- **Action item**
When you reproduce the data, keep every word exactly as it stands and leave the pictures out.
BEGIN The data
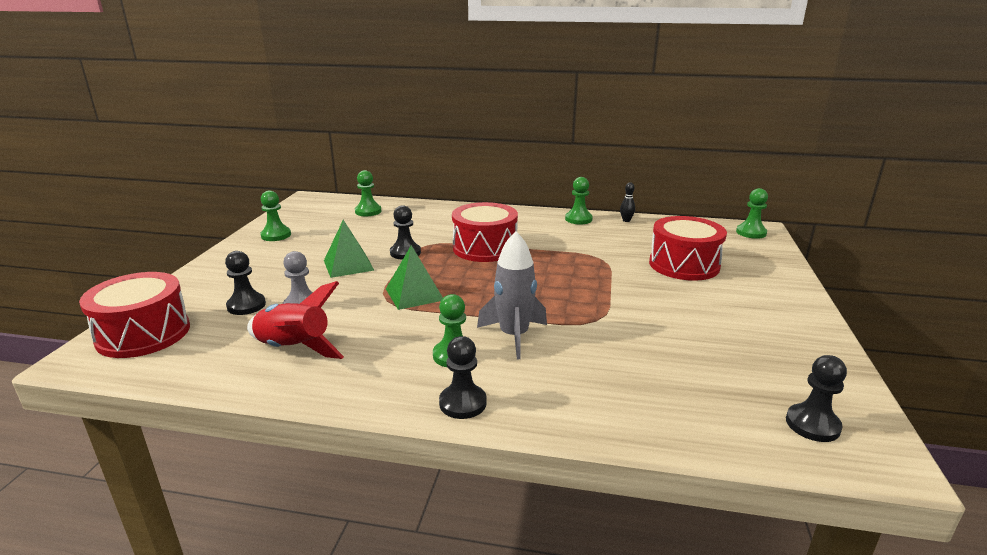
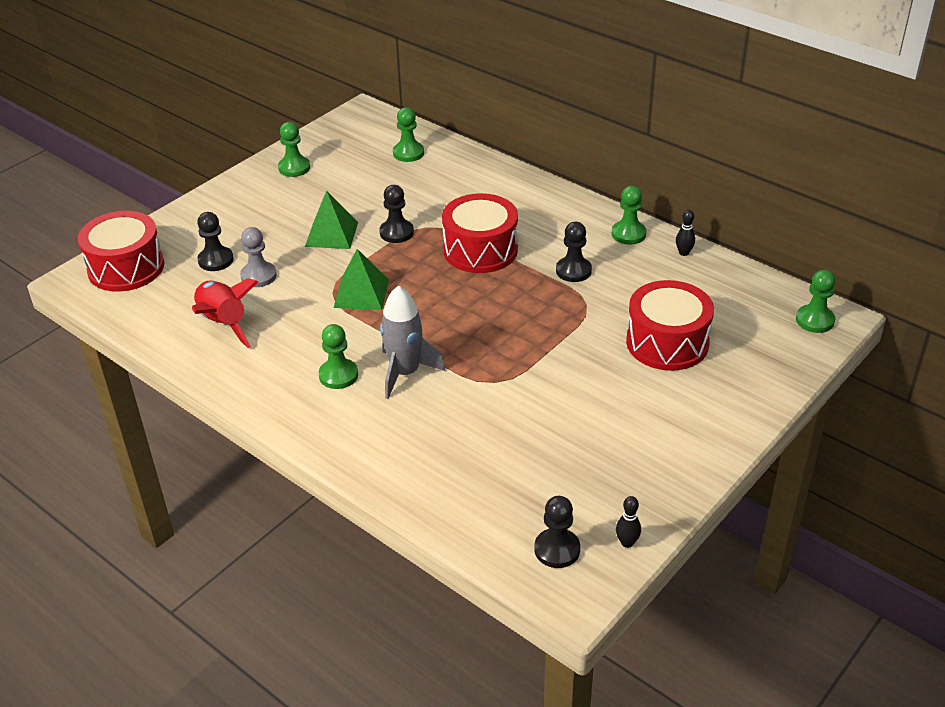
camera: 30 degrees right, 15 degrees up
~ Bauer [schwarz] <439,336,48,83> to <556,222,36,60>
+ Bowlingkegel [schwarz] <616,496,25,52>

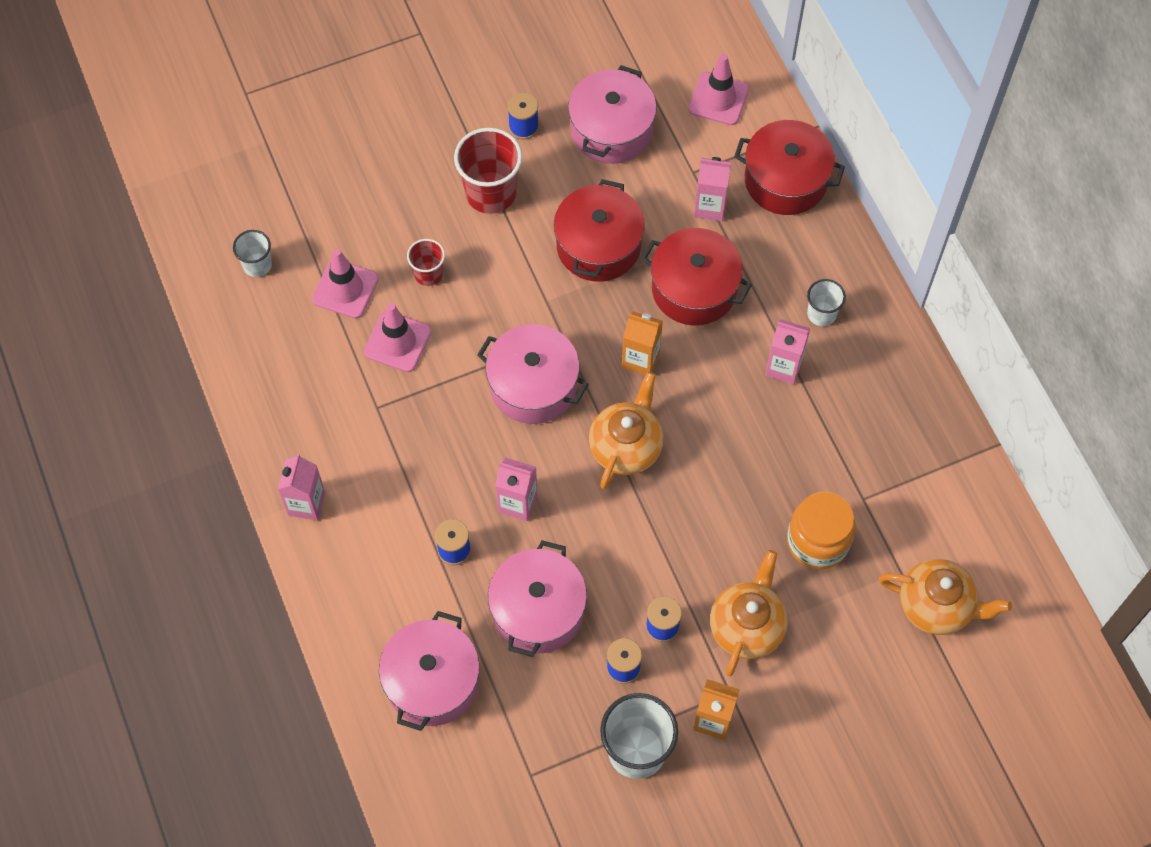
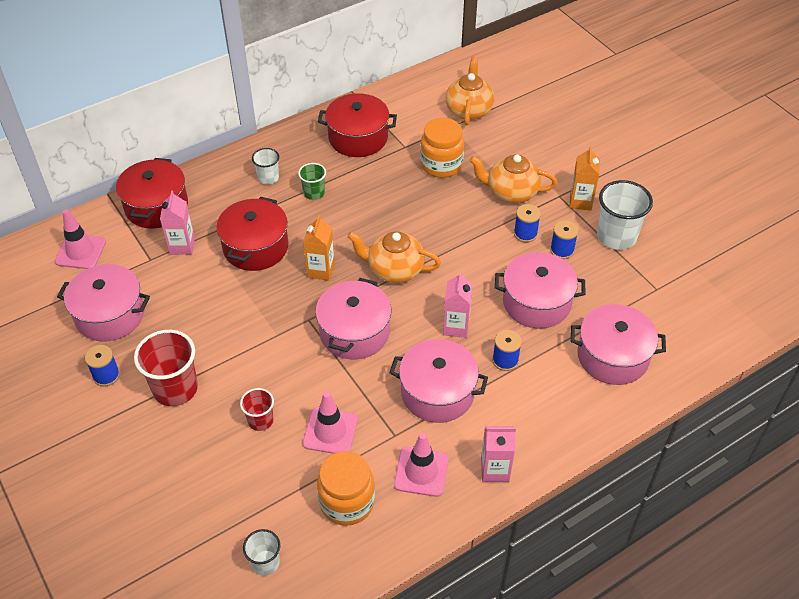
camera: 100 degrees left, 15 degrees down
~ Leitkegel [rosa] <312,249,67,69> to <394,433,55,64>
~ Kochtopf [rot] <554,179,91,103> to <318,93,79,64>
~ Getränkekarton [rosa] <765,319,45,65> to Becher [grün] <298,163,28,37>
+ Einmachglas [orange] <317,451,58,75>
+ Kochtopf [rosa] <389,339,99,84>

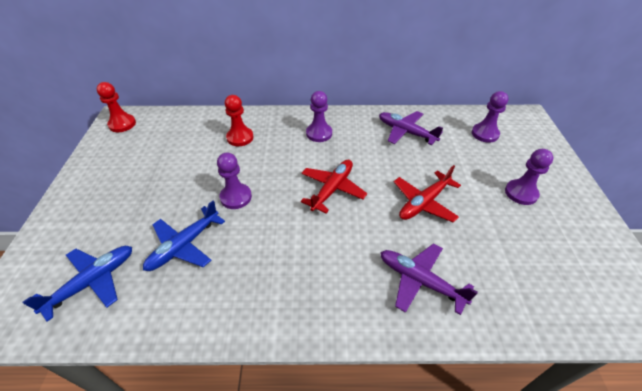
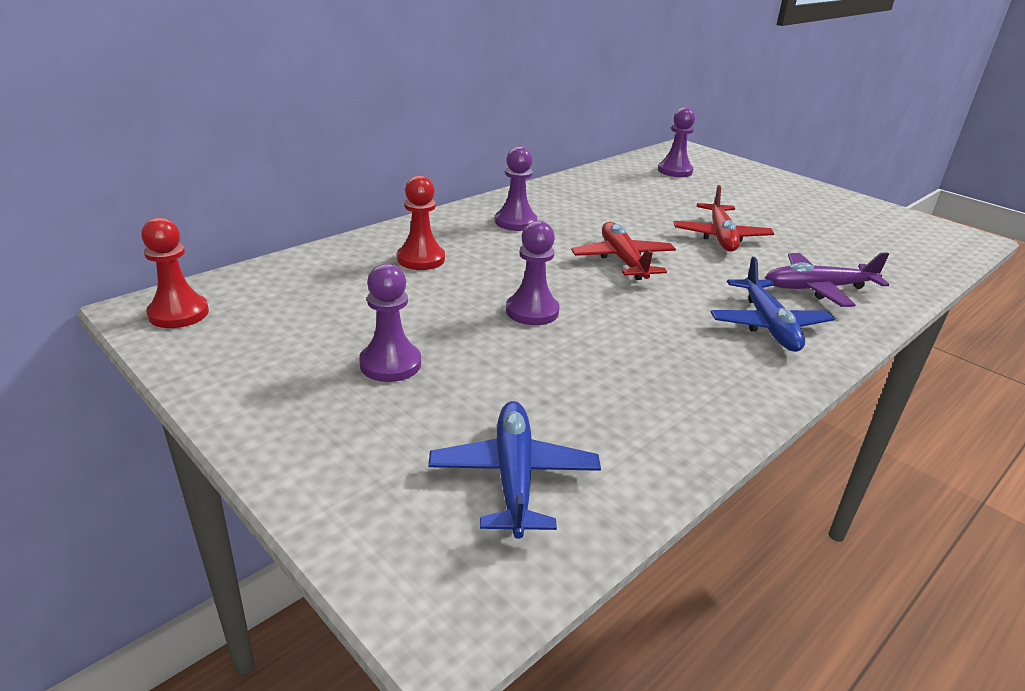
camera: 45 degrees left, 15 degrees down
~ Flugzeug [blau] <143,201,82,70> to <711,257,124,95>
- Flugzeug [lila] <379,111,64,34>
~ Bauer [lila] <505,149,48,56> to <359,263,62,119>

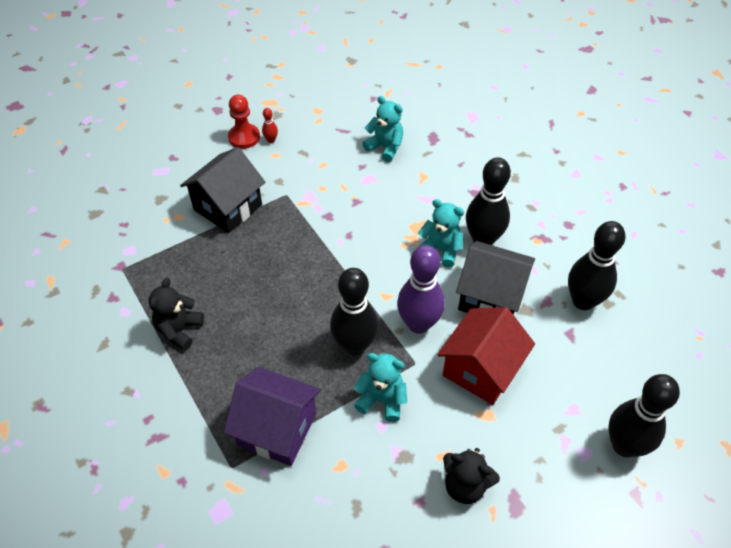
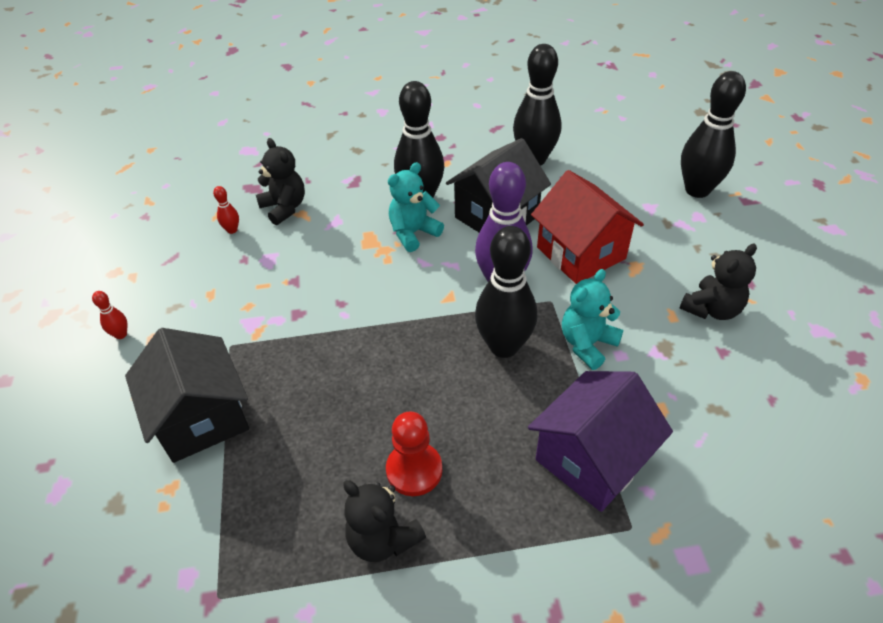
camera: 65 degrees left, 5 degrees down
~ Bauer [rot] <228,95,32,54> to <386,412,56,84>
~ Teddybär [türkis] <362,96,41,66> to Bowlingkegel [rot] <213,186,26,48>
+ Teddybär [schwarz] <256,138,49,87>

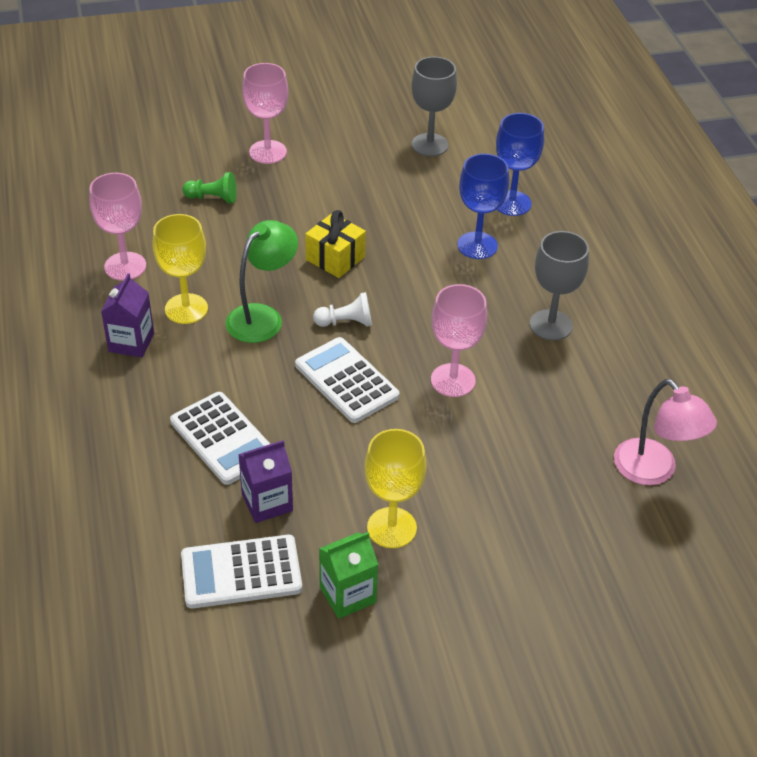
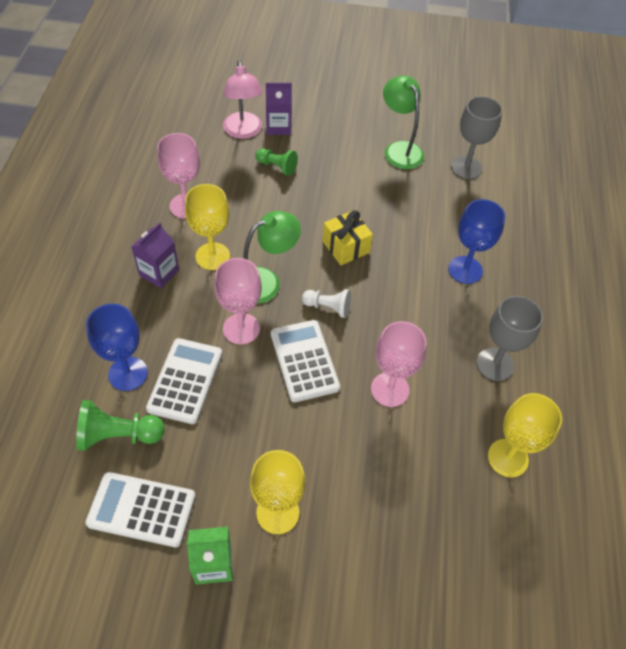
camera: 20 degrees right, 10 degrees up
~ Taschenrechner [weiß] <170,392,100,93> = <146,338,76,86> 150 degrees counterclockwise
~ Getränkekarton [lila] <238,440,55,83> to <266,83,26,52>
~ Kelch [rosa] <242,63,46,101> to <214,258,48,87>
~ Kelch [blau] <496,113,48,103> to <86,304,62,87>
~ Lampe [rosa] <614,379,103,106> to <223,60,40,79>
+ Bauer [grün] <76,400,89,51>
+ Lampe [grün] <383,75,41,94>
+ Kelch [gelb] <488,393,74,84>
END The data
- **Solved problem**
camera: 30 degrees right, 15 degrees up
~ Bauer [schwarz] <439,336,48,83> to <556,222,36,60>
+ Bowlingkegel [schwarz] <616,496,25,52>

camera: 100 degrees left, 15 degrees down
~ Leitkegel [rosa] <312,249,67,69> to <394,433,55,64>
~ Kochtopf [rot] <554,179,91,103> to <318,93,79,64>
~ Getränkekarton [rosa] <765,319,45,65> to Becher [grün] <298,163,28,37>
+ Einmachglas [orange] <317,451,58,75>
+ Kochtopf [rosa] <389,339,99,84>

camera: 45 degrees left, 15 degrees down
~ Flugzeug [blau] <143,201,82,70> to <711,257,124,95>
- Flugzeug [lila] <379,111,64,34>
~ Bauer [lila] <505,149,48,56> to <359,263,62,119>

camera: 65 degrees left, 5 degrees down
~ Bauer [rot] <228,95,32,54> to <386,412,56,84>
~ Teddybär [türkis] <362,96,41,66> to Bowlingkegel [rot] <213,186,26,48>
+ Teddybär [schwarz] <256,138,49,87>

camera: 20 degrees right, 10 degrees up
~ Taschenrechner [weiß] <170,392,100,93> = <146,338,76,86> 150 degrees counterclockwise
~ Getränkekarton [lila] <238,440,55,83> to <266,83,26,52>
~ Kelch [rosa] <242,63,46,101> to <214,258,48,87>
~ Kelch [blau] <496,113,48,103> to <86,304,62,87>
~ Lampe [rosa] <614,379,103,106> to <223,60,40,79>
+ Bauer [grün] <76,400,89,51>
+ Lampe [grün] <383,75,41,94>
+ Kelch [gelb] <488,393,74,84>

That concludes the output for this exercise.